TASK OBJECTIVE = Using the records below, write out again exactly the lines that begin at the line containing "red box: 1 -> 3" and end at the line containing "red flashlight: 3 -> 5", and no other lines.

#####

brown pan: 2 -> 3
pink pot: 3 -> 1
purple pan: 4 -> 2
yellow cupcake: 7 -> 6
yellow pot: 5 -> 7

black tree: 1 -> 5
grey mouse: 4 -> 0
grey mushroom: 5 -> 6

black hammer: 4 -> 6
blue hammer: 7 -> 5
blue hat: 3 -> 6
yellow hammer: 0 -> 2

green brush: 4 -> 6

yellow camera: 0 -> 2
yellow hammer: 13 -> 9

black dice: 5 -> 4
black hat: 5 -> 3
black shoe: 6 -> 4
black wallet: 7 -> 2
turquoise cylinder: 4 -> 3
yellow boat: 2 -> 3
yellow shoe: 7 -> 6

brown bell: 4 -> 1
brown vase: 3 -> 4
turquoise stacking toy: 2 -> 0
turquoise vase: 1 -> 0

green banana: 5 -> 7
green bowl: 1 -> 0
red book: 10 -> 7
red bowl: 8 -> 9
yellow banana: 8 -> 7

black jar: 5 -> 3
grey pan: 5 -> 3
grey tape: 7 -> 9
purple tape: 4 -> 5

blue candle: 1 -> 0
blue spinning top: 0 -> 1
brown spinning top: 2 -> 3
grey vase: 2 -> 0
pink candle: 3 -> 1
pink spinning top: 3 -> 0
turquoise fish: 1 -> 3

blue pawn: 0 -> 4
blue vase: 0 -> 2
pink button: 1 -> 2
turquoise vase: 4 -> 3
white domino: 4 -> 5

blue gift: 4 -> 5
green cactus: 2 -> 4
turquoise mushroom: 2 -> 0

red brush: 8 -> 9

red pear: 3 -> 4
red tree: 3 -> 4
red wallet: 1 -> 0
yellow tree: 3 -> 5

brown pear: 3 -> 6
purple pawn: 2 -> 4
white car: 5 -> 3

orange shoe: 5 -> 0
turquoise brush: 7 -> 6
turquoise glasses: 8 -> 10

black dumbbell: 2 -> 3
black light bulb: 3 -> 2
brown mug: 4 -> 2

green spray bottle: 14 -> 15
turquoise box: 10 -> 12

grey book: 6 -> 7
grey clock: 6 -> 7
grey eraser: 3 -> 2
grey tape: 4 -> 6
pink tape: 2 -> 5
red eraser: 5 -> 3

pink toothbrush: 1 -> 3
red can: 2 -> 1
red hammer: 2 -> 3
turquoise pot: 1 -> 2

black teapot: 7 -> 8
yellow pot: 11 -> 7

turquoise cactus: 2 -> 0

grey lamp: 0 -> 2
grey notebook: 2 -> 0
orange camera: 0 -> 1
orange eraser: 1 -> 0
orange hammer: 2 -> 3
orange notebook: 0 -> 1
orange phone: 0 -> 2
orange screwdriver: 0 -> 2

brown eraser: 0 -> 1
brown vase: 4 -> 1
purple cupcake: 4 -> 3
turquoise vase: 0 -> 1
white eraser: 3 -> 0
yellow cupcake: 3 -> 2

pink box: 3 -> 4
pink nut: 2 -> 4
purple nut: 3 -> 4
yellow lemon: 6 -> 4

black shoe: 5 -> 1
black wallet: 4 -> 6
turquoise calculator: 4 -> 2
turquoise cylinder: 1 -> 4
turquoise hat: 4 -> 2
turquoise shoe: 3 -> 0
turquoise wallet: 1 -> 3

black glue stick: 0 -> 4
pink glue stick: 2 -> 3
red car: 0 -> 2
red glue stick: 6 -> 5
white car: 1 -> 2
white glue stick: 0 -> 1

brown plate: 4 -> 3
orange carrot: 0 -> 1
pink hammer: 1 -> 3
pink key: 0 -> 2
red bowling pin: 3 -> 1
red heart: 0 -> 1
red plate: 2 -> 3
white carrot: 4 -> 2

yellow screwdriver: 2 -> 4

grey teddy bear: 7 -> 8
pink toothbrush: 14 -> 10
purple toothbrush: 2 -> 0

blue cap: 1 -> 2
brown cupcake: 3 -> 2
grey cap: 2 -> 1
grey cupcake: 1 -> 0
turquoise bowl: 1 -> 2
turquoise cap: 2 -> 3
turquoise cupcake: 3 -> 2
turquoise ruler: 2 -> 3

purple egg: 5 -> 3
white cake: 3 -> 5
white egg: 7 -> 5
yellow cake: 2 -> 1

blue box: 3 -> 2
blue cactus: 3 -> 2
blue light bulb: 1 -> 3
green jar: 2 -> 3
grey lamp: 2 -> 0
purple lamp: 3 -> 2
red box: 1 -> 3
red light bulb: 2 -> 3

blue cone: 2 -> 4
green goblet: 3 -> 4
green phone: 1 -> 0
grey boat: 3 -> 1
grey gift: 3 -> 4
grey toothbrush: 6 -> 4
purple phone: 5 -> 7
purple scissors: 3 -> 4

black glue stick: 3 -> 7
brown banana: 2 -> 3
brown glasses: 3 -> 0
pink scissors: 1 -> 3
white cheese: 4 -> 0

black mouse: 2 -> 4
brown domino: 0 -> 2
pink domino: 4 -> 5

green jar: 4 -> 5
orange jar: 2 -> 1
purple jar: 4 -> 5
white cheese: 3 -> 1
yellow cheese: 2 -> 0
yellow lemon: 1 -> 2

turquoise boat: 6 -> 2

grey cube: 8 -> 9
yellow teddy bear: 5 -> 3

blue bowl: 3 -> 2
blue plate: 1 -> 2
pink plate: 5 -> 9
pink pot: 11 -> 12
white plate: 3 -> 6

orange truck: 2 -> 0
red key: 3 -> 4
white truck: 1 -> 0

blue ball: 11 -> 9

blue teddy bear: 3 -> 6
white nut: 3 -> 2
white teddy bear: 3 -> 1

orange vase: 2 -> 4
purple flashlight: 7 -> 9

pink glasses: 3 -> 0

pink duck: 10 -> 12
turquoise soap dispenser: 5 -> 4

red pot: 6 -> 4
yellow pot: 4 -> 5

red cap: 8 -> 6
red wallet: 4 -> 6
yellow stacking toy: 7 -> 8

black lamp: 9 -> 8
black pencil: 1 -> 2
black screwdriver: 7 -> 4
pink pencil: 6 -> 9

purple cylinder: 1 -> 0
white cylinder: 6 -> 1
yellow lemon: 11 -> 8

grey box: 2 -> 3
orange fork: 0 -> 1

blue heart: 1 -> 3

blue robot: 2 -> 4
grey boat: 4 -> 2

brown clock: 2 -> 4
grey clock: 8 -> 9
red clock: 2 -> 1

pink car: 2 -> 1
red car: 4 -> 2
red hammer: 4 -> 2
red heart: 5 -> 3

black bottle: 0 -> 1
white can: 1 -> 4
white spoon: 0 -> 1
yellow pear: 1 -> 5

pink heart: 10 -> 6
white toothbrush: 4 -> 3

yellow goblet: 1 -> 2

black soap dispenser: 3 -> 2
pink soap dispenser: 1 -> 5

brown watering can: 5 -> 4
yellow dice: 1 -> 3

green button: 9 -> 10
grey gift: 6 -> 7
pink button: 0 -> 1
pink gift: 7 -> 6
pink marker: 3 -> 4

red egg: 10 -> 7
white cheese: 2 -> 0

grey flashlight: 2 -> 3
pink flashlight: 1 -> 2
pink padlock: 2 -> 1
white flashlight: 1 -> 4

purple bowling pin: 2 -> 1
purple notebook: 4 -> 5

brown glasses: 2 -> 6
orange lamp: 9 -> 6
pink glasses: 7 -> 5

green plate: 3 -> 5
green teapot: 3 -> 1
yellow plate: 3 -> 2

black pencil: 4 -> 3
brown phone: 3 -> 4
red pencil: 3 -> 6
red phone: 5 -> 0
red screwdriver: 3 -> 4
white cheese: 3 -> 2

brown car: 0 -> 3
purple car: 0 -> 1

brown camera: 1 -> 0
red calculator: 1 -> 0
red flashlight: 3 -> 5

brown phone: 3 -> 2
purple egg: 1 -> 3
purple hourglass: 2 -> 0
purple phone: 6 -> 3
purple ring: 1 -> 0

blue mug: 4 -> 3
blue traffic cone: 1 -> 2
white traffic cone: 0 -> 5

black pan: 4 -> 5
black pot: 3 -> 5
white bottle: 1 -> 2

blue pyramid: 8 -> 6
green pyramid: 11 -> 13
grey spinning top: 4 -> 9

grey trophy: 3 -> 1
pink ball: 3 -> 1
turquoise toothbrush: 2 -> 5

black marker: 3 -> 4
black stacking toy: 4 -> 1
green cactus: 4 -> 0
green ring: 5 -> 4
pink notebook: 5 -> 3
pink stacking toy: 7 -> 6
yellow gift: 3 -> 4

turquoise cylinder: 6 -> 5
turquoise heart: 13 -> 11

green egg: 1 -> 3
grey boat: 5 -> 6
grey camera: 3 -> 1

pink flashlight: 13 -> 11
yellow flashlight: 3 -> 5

#####

REPLY TO THE TASK =
red box: 1 -> 3
red light bulb: 2 -> 3

blue cone: 2 -> 4
green goblet: 3 -> 4
green phone: 1 -> 0
grey boat: 3 -> 1
grey gift: 3 -> 4
grey toothbrush: 6 -> 4
purple phone: 5 -> 7
purple scissors: 3 -> 4

black glue stick: 3 -> 7
brown banana: 2 -> 3
brown glasses: 3 -> 0
pink scissors: 1 -> 3
white cheese: 4 -> 0

black mouse: 2 -> 4
brown domino: 0 -> 2
pink domino: 4 -> 5

green jar: 4 -> 5
orange jar: 2 -> 1
purple jar: 4 -> 5
white cheese: 3 -> 1
yellow cheese: 2 -> 0
yellow lemon: 1 -> 2

turquoise boat: 6 -> 2

grey cube: 8 -> 9
yellow teddy bear: 5 -> 3

blue bowl: 3 -> 2
blue plate: 1 -> 2
pink plate: 5 -> 9
pink pot: 11 -> 12
white plate: 3 -> 6

orange truck: 2 -> 0
red key: 3 -> 4
white truck: 1 -> 0

blue ball: 11 -> 9

blue teddy bear: 3 -> 6
white nut: 3 -> 2
white teddy bear: 3 -> 1

orange vase: 2 -> 4
purple flashlight: 7 -> 9

pink glasses: 3 -> 0

pink duck: 10 -> 12
turquoise soap dispenser: 5 -> 4

red pot: 6 -> 4
yellow pot: 4 -> 5

red cap: 8 -> 6
red wallet: 4 -> 6
yellow stacking toy: 7 -> 8

black lamp: 9 -> 8
black pencil: 1 -> 2
black screwdriver: 7 -> 4
pink pencil: 6 -> 9

purple cylinder: 1 -> 0
white cylinder: 6 -> 1
yellow lemon: 11 -> 8

grey box: 2 -> 3
orange fork: 0 -> 1

blue heart: 1 -> 3

blue robot: 2 -> 4
grey boat: 4 -> 2

brown clock: 2 -> 4
grey clock: 8 -> 9
red clock: 2 -> 1

pink car: 2 -> 1
red car: 4 -> 2
red hammer: 4 -> 2
red heart: 5 -> 3

black bottle: 0 -> 1
white can: 1 -> 4
white spoon: 0 -> 1
yellow pear: 1 -> 5

pink heart: 10 -> 6
white toothbrush: 4 -> 3

yellow goblet: 1 -> 2

black soap dispenser: 3 -> 2
pink soap dispenser: 1 -> 5

brown watering can: 5 -> 4
yellow dice: 1 -> 3

green button: 9 -> 10
grey gift: 6 -> 7
pink button: 0 -> 1
pink gift: 7 -> 6
pink marker: 3 -> 4

red egg: 10 -> 7
white cheese: 2 -> 0

grey flashlight: 2 -> 3
pink flashlight: 1 -> 2
pink padlock: 2 -> 1
white flashlight: 1 -> 4

purple bowling pin: 2 -> 1
purple notebook: 4 -> 5

brown glasses: 2 -> 6
orange lamp: 9 -> 6
pink glasses: 7 -> 5

green plate: 3 -> 5
green teapot: 3 -> 1
yellow plate: 3 -> 2

black pencil: 4 -> 3
brown phone: 3 -> 4
red pencil: 3 -> 6
red phone: 5 -> 0
red screwdriver: 3 -> 4
white cheese: 3 -> 2

brown car: 0 -> 3
purple car: 0 -> 1

brown camera: 1 -> 0
red calculator: 1 -> 0
red flashlight: 3 -> 5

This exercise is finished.